Every line containing the string "star" should be returned from the records.

**Exercise data**.
****************************************

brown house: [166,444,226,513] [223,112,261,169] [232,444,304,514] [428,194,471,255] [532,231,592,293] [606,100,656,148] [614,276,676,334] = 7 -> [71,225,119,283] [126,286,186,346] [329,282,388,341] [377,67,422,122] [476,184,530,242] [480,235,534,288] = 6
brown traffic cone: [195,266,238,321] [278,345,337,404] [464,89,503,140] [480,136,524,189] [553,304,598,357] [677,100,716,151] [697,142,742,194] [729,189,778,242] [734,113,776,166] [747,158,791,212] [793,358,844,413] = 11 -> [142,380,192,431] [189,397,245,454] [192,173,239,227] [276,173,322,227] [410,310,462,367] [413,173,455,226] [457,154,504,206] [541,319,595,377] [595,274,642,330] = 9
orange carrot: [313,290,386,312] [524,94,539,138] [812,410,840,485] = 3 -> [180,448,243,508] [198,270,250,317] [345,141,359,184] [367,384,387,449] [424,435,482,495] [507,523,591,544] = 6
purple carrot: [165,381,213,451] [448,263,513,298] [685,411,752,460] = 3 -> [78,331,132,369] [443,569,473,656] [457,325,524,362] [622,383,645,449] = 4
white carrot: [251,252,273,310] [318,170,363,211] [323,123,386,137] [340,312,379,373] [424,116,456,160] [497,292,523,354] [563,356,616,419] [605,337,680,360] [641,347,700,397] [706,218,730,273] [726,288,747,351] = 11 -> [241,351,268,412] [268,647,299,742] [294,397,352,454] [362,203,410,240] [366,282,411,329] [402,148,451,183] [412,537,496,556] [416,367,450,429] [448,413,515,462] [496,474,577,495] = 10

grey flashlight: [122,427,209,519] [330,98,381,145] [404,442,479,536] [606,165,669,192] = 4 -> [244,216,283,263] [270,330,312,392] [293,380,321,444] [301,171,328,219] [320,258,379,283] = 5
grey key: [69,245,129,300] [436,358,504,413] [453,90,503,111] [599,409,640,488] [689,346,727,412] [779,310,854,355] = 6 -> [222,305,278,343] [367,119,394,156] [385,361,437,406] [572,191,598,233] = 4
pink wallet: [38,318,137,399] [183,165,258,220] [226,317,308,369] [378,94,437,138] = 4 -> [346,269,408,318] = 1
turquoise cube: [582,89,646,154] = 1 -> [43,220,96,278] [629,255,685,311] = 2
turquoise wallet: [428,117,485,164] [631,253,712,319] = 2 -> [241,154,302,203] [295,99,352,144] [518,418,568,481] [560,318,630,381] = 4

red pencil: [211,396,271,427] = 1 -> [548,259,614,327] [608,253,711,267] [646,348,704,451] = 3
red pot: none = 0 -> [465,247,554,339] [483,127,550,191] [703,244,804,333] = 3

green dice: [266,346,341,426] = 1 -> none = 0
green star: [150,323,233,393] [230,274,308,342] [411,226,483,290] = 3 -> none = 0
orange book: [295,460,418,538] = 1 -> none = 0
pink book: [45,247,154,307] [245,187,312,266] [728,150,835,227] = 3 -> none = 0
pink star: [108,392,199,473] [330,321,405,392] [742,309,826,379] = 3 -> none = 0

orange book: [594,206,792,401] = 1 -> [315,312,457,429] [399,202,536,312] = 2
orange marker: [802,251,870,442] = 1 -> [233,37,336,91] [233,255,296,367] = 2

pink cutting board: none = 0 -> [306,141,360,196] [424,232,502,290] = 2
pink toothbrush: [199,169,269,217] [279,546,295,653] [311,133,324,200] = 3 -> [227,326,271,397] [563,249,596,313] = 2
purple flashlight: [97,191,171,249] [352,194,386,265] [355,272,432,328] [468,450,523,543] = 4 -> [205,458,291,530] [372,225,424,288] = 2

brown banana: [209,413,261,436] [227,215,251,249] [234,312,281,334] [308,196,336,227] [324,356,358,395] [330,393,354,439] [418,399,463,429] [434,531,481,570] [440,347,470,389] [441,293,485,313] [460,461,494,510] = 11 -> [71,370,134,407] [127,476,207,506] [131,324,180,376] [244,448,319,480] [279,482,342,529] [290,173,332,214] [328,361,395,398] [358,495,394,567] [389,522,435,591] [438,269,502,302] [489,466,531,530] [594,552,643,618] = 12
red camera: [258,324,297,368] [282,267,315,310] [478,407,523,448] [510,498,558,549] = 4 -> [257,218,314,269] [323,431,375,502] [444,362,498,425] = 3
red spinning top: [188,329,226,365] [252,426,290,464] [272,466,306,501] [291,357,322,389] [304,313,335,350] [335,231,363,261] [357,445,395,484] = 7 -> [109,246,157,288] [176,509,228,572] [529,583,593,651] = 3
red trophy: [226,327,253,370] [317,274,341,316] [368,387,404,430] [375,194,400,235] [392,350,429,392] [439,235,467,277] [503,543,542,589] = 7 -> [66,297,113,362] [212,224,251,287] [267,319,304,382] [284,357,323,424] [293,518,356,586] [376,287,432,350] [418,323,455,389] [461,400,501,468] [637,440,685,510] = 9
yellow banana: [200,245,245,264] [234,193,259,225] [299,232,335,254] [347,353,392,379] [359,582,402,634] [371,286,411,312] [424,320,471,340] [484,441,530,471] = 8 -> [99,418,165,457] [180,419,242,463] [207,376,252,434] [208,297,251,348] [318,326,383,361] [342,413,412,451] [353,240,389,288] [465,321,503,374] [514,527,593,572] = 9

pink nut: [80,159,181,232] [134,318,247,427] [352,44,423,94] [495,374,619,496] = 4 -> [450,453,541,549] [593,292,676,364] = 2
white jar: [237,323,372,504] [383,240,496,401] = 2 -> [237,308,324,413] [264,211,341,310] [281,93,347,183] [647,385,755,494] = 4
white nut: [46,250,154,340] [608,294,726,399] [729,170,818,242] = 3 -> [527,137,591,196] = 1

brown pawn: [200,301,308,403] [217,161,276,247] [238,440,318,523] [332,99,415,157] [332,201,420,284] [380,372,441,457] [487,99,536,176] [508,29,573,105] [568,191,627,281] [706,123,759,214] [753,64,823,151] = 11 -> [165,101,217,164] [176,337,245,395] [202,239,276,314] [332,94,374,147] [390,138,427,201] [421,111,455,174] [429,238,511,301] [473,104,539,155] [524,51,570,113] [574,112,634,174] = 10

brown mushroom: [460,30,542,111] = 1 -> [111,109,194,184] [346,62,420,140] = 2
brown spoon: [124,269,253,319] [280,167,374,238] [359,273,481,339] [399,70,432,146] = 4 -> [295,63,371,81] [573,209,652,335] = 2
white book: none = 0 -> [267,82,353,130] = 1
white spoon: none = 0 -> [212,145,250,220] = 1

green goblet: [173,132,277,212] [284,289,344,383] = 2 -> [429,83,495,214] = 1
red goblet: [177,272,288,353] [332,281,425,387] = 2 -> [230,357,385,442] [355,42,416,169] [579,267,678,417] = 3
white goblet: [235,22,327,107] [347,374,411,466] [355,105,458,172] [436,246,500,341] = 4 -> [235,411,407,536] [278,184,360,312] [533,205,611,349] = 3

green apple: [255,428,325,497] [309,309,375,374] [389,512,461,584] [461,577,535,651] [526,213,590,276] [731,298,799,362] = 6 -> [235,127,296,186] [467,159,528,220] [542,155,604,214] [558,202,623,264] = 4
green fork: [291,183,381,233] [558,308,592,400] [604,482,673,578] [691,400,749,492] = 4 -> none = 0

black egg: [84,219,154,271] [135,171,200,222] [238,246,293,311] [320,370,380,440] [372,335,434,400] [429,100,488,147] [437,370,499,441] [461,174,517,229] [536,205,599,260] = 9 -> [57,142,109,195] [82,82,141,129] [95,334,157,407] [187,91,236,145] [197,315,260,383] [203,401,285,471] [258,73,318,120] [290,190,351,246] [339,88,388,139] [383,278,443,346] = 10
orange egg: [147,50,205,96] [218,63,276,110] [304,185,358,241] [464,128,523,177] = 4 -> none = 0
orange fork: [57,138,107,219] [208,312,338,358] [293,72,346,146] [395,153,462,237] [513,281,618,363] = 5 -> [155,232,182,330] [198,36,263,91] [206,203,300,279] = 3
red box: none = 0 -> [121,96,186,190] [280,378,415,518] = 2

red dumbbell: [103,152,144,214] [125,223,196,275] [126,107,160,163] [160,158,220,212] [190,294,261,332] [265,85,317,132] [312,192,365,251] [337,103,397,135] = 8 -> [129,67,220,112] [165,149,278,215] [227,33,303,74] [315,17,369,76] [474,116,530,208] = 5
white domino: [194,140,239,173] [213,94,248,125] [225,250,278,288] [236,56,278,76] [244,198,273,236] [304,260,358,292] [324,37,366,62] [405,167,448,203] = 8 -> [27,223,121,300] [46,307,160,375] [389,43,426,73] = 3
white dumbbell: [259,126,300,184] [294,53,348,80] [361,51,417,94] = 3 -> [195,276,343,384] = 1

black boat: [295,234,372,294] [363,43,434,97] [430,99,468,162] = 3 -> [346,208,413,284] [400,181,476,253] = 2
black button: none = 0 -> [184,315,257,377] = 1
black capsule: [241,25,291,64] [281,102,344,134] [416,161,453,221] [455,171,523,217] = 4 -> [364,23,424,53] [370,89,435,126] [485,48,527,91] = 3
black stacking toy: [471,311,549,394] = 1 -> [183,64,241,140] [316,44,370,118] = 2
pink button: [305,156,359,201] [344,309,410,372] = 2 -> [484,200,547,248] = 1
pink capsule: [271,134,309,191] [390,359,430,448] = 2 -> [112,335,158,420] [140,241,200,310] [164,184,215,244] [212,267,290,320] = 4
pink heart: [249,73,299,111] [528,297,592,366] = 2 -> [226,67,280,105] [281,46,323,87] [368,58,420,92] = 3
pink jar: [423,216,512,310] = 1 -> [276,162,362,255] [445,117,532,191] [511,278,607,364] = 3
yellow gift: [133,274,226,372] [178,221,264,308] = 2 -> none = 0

****************************************

**Response box**.
green star: [150,323,233,393] [230,274,308,342] [411,226,483,290] = 3 -> none = 0
pink star: [108,392,199,473] [330,321,405,392] [742,309,826,379] = 3 -> none = 0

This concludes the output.